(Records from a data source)
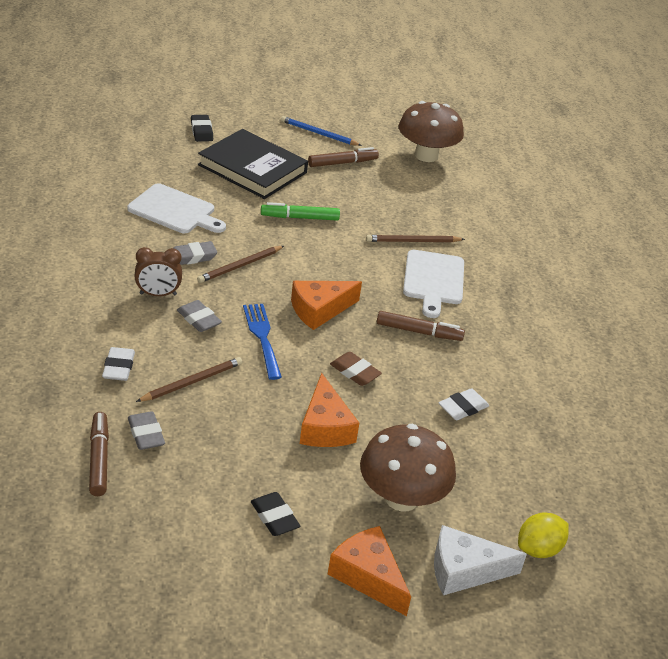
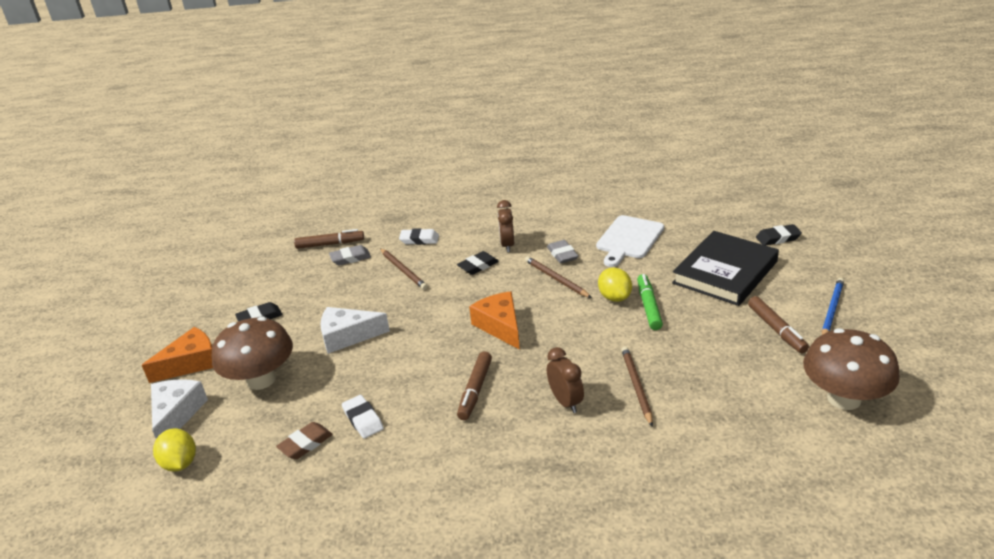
camera: 100 degrees right, 5 degrees down
grey eraser [177,300,222,332] -> black eraser [457,251,499,275]
blue fork [243,304,282,380] -> none
orange cheese [300,373,359,447] -> white cheese [320,307,390,354]
brown eraser [330,352,382,386] -> brown eraser moved to [276,422,333,459]
white cutting board [403,250,464,318] -> brown clock [547,347,584,413]
none -> yellow lemon [598,267,632,302]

• _Required work_: Hand back the data above exactly, with no images.

• _Written response_:
camera: 100 degrees right, 5 degrees down
grey eraser [177,300,222,332] -> black eraser [457,251,499,275]
blue fork [243,304,282,380] -> none
orange cheese [300,373,359,447] -> white cheese [320,307,390,354]
brown eraser [330,352,382,386] -> brown eraser moved to [276,422,333,459]
white cutting board [403,250,464,318] -> brown clock [547,347,584,413]
none -> yellow lemon [598,267,632,302]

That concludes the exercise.